> [WORK TO COMPLETE] Write out the line that contains "orange plate E5" and every line after it through the end of the entries, exactly as given and with no other lines.

> [PROVIDED INFORMATION]
>>>

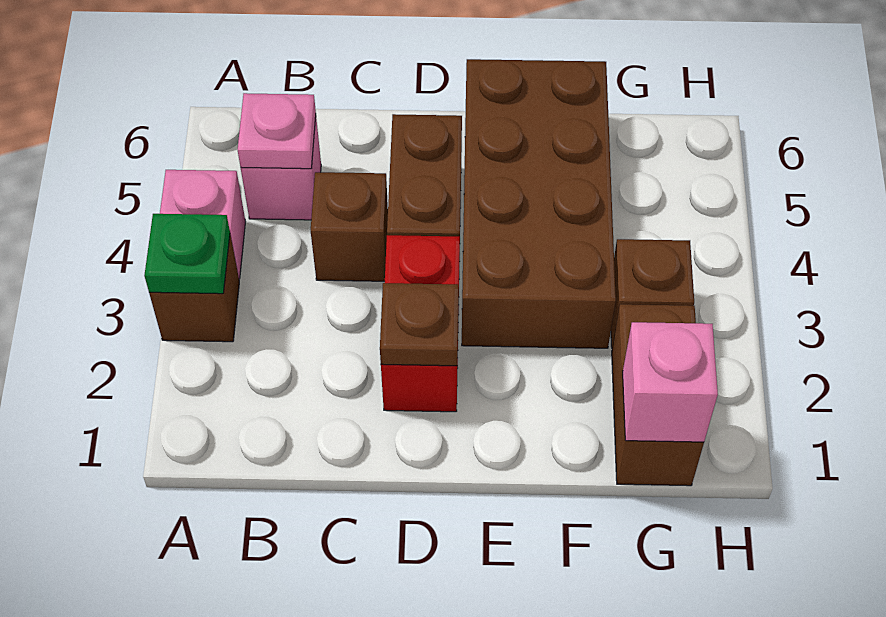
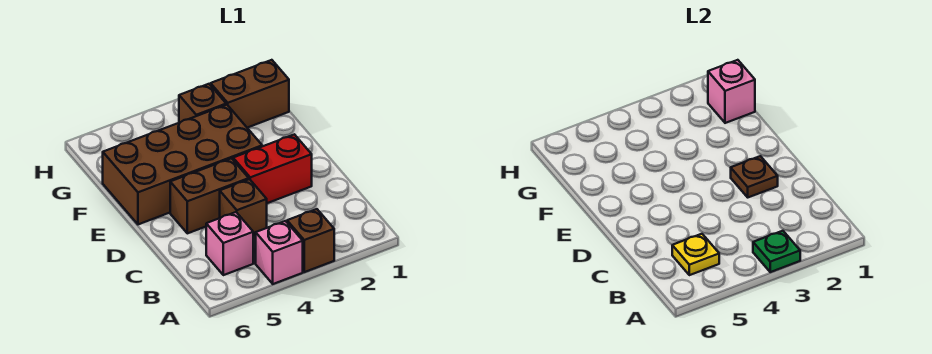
pink plate B5 level 2 -> yellow plate B5 level 2

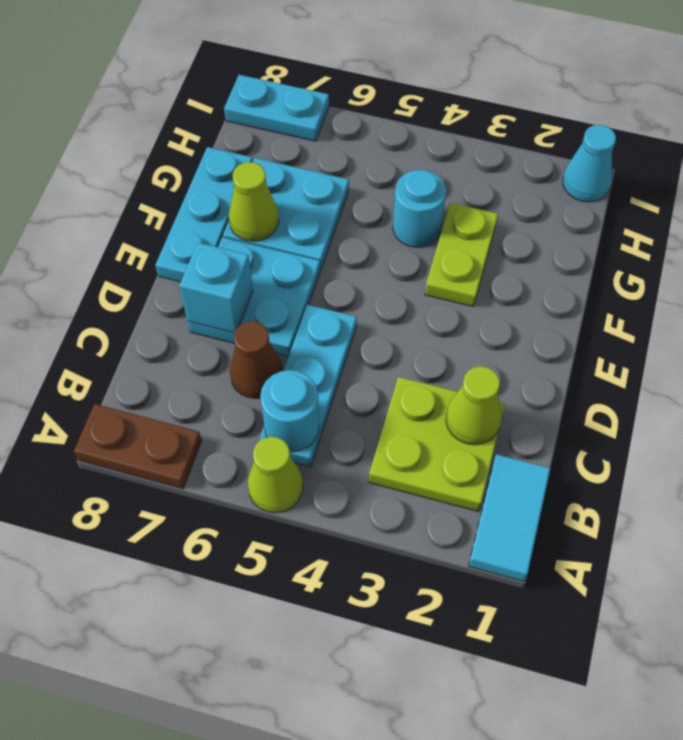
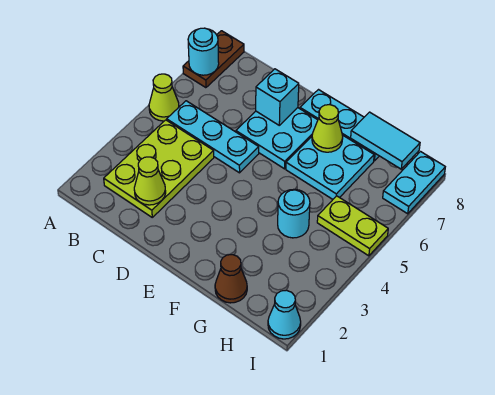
cyan tile A1:B1 level 1 -> cyan tile G8:H8 level 2
lime plate B2:C3 level 1 -> lime plate B2:C4 level 1
cyan round brick B5 level 2 -> cyan round brick A7 level 2
brown cone C6 level 1 -> brown cone G1 level 1
lime plate F3:G3 level 1 -> lime plate H5:I5 level 1

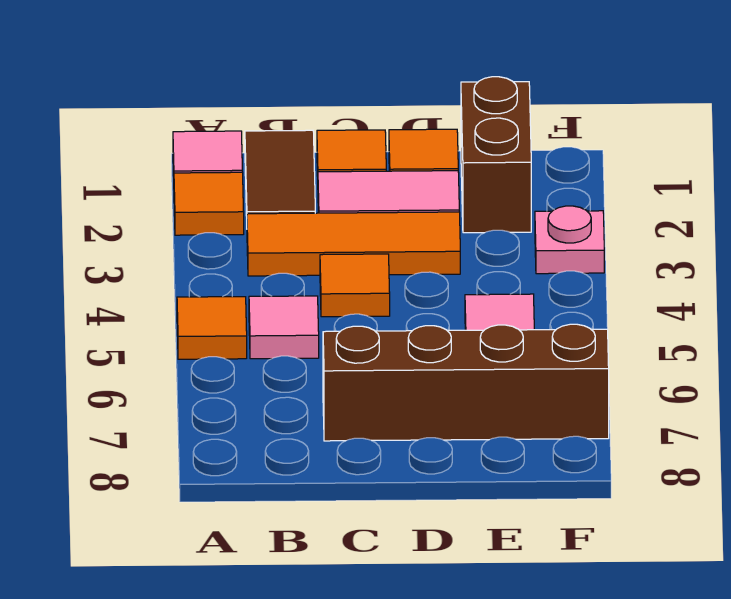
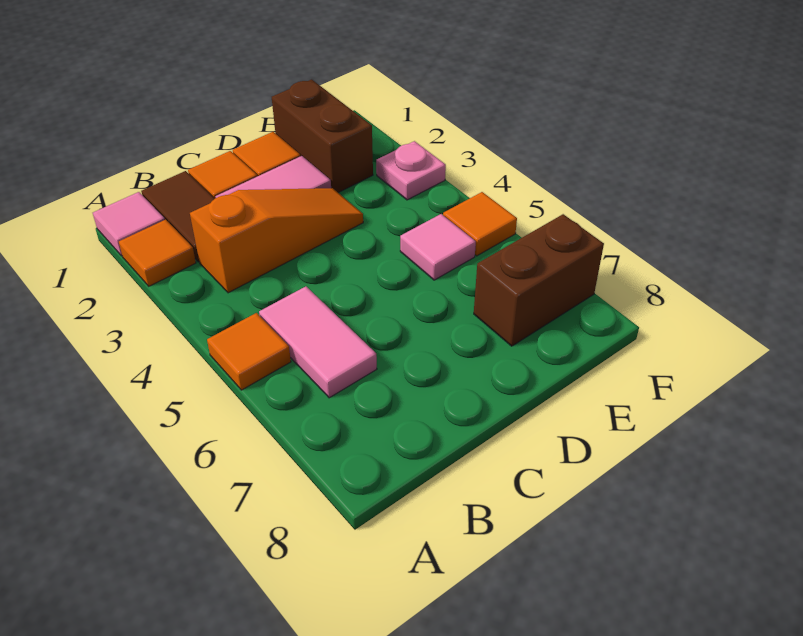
orange tile B3:D3 level 1 -> orange slope B3:D3 level 1 top B
pink tile B5 level 1 -> pink tile B5:B6 level 1
orange tile C4 level 1 -> orange tile F5 level 1
brown brick C7:F7 level 1 -> brown brick E7:F7 level 1

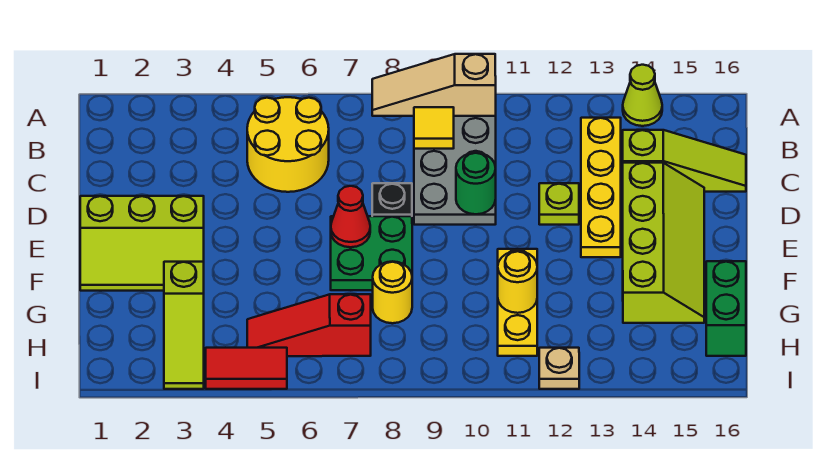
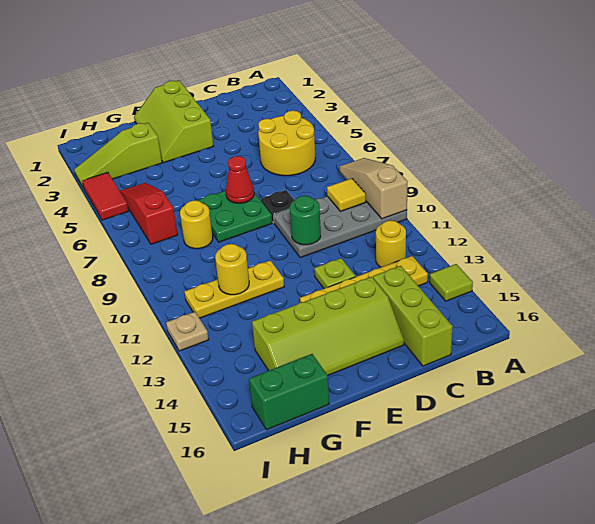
lime cone A14 level 1 -> lime tile A14 level 1
none -> yellow round brick B12 level 1
lime slope C14:C16 level 1 top 14 -> lime brick C14:C16 level 1

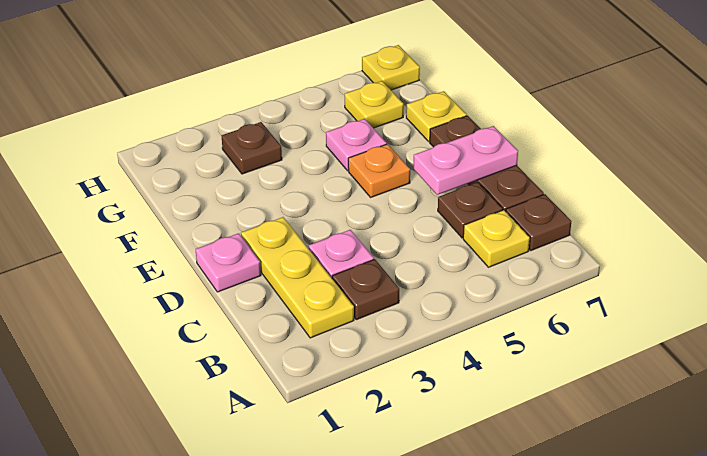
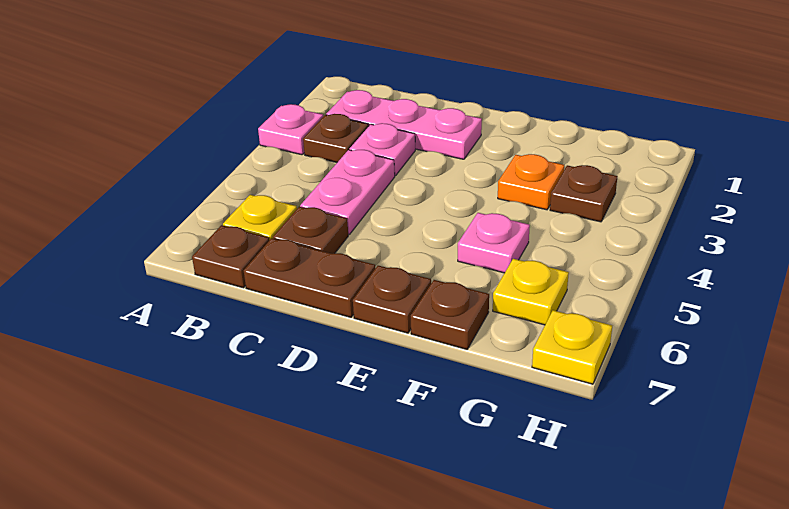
yellow plate B2:D2 level 1 -> pink plate B2:D2 level 1
pink plate D1 level 1 -> pink plate A3 level 1
pink plate D6:D7 level 2 -> pink plate C4:C5 level 1
orange plate E5 level 1 -> orange plate F3 level 1
yellow plate F7 level 1 -> brown plate F7 level 1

<<<

> [EXPECTED ANSWER]
orange plate E5 level 1 -> orange plate F3 level 1
yellow plate F7 level 1 -> brown plate F7 level 1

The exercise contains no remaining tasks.